The answer must consist only of the lines in the records below from the line with "none -> purple brick B1:G1 level 1" to the line with "purple brick A4:B4", both included, copied word for word with every picture left out.

::::

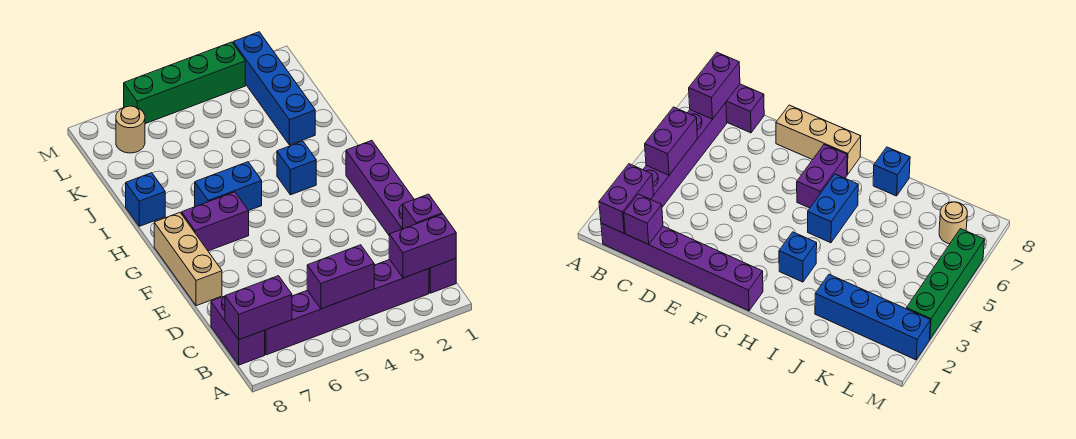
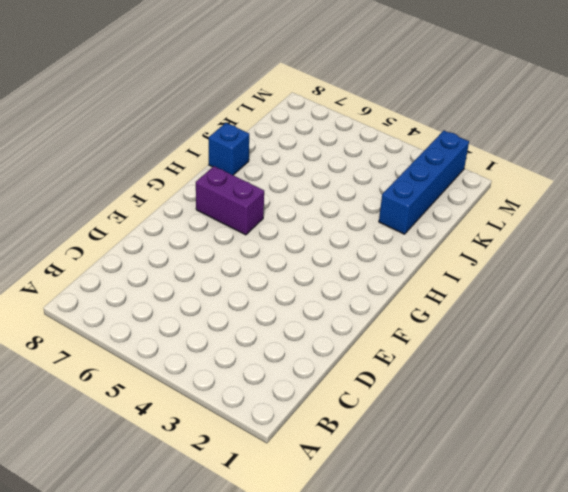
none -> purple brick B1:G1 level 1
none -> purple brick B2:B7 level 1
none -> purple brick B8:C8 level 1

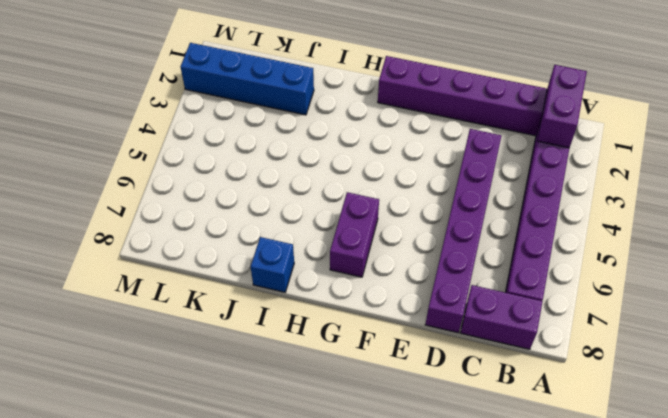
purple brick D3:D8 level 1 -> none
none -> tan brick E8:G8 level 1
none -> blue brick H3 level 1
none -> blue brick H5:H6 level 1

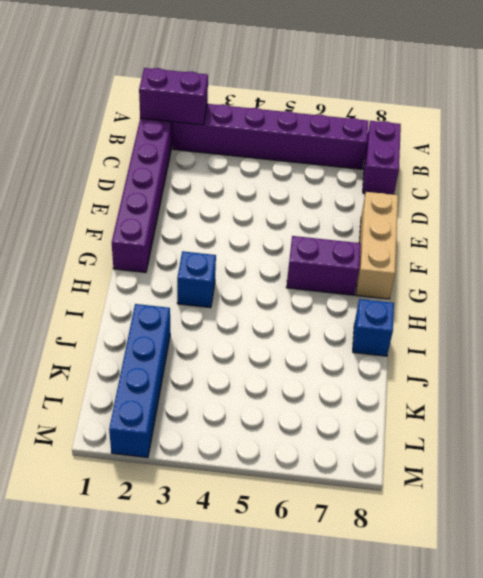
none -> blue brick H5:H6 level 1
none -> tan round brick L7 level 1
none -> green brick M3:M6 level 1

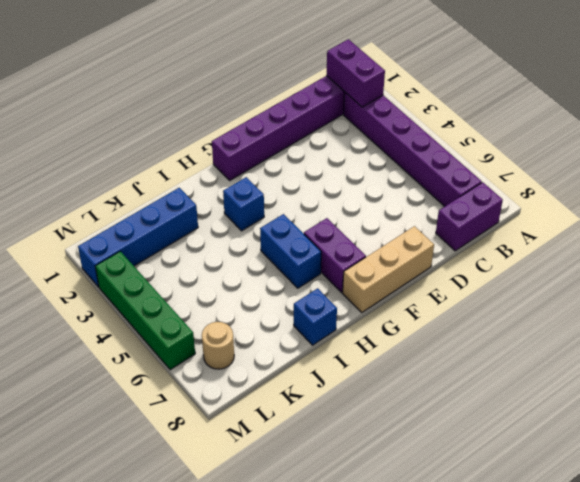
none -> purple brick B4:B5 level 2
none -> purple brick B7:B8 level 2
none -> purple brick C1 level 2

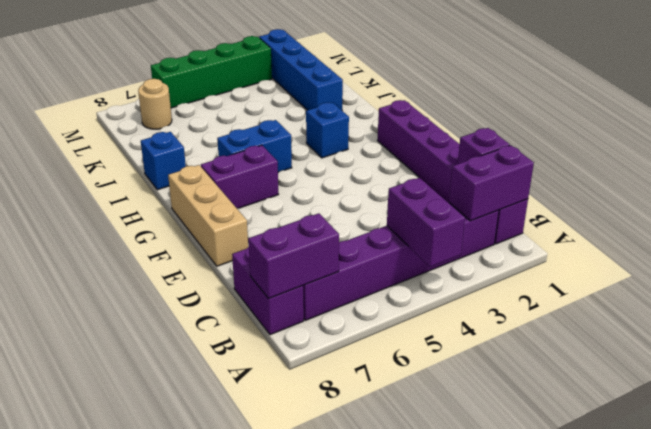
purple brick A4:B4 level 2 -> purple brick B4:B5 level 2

::::

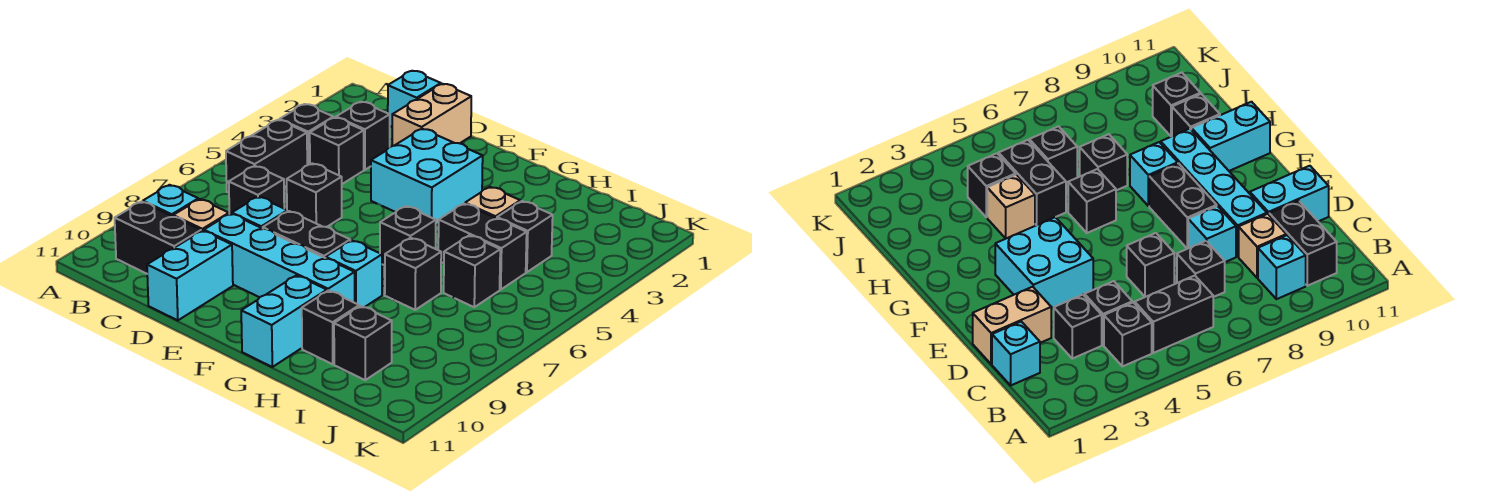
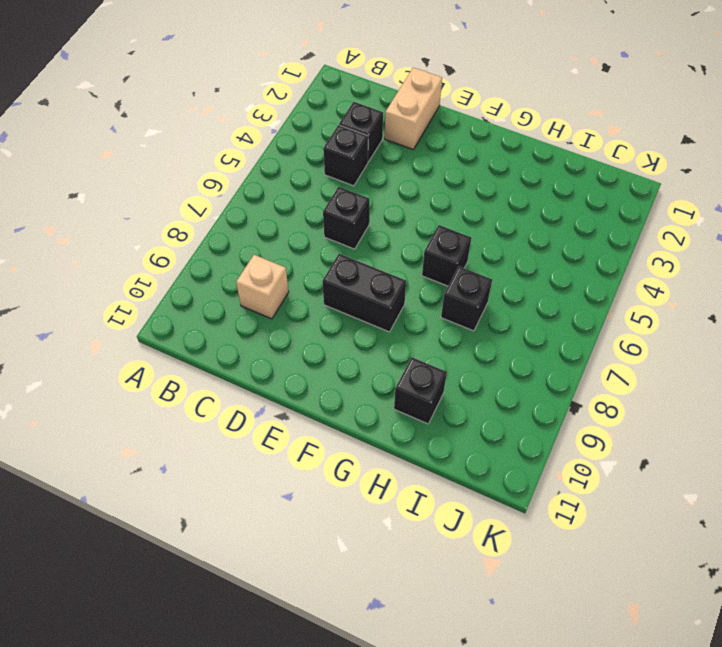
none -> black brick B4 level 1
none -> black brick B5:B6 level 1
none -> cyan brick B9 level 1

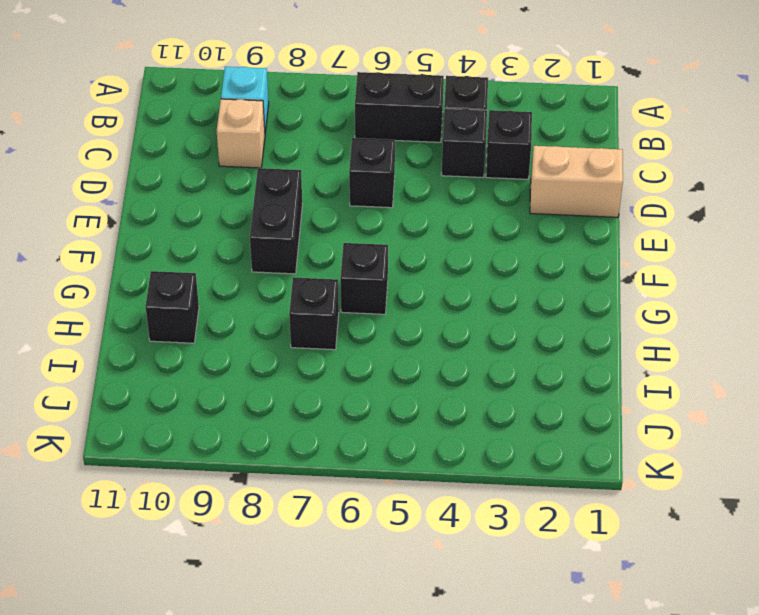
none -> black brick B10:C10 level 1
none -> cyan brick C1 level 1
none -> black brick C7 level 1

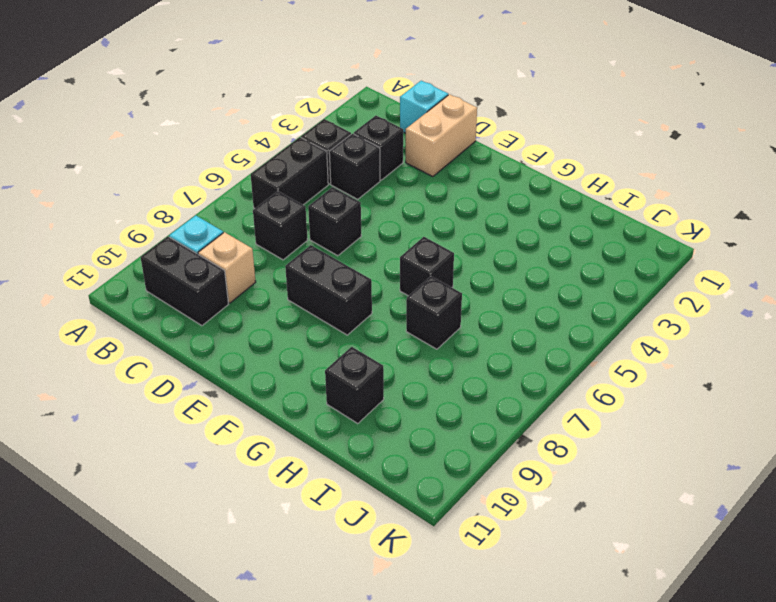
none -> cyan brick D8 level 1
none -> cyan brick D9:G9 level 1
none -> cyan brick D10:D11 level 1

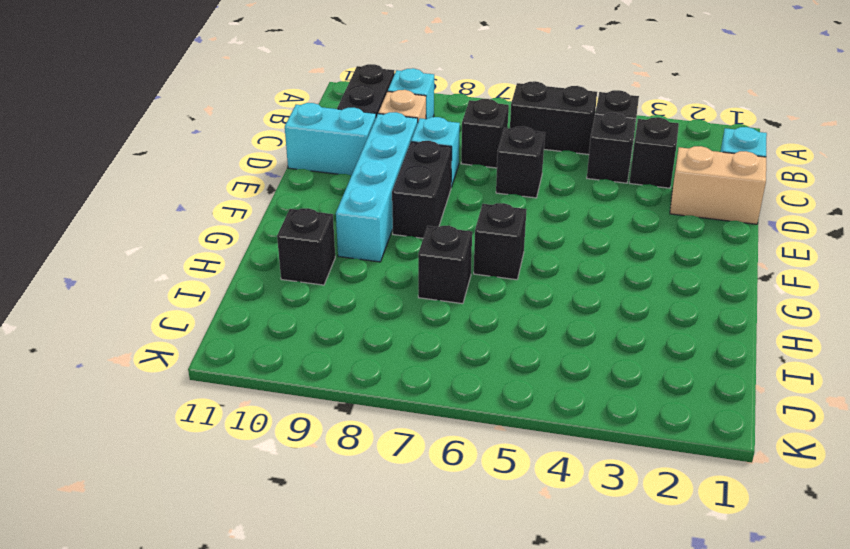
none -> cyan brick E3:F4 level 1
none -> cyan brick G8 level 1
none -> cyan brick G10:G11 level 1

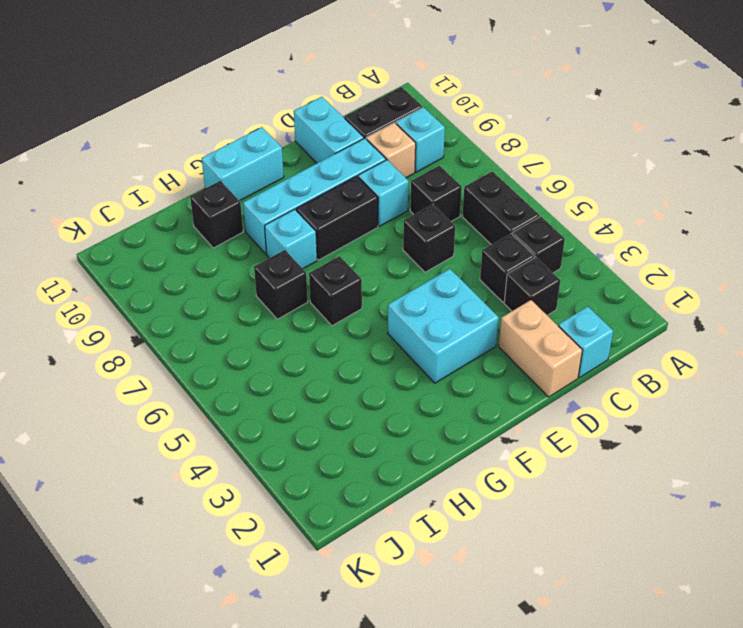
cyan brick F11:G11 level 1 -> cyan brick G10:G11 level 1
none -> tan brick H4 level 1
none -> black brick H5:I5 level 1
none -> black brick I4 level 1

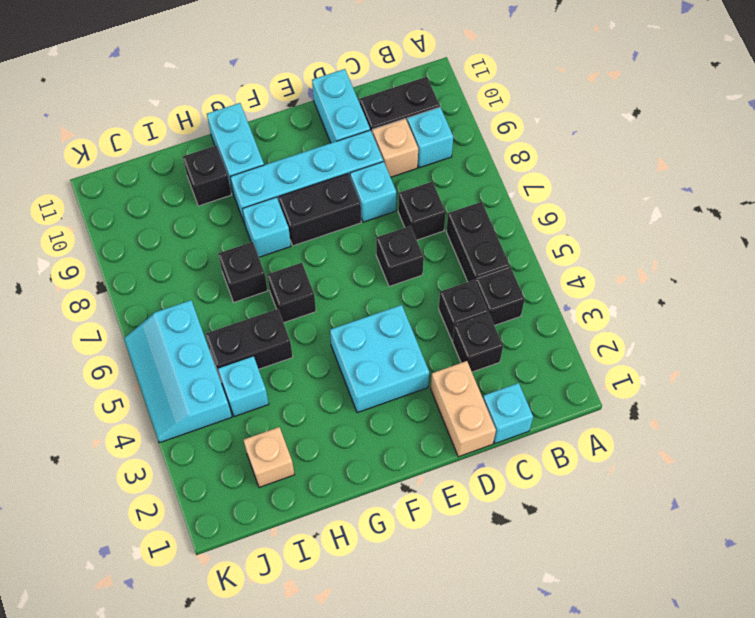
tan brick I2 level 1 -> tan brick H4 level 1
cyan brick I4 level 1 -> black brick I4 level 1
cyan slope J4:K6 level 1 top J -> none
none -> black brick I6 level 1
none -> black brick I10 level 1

::::

## PROBLEM SOLUTION
none -> purple brick B1:G1 level 1
none -> purple brick B2:B7 level 1
none -> purple brick B8:C8 level 1

purple brick D3:D8 level 1 -> none
none -> tan brick E8:G8 level 1
none -> blue brick H3 level 1
none -> blue brick H5:H6 level 1

none -> blue brick H5:H6 level 1
none -> tan round brick L7 level 1
none -> green brick M3:M6 level 1

none -> purple brick B4:B5 level 2
none -> purple brick B7:B8 level 2
none -> purple brick C1 level 2

purple brick A4:B4 level 2 -> purple brick B4:B5 level 2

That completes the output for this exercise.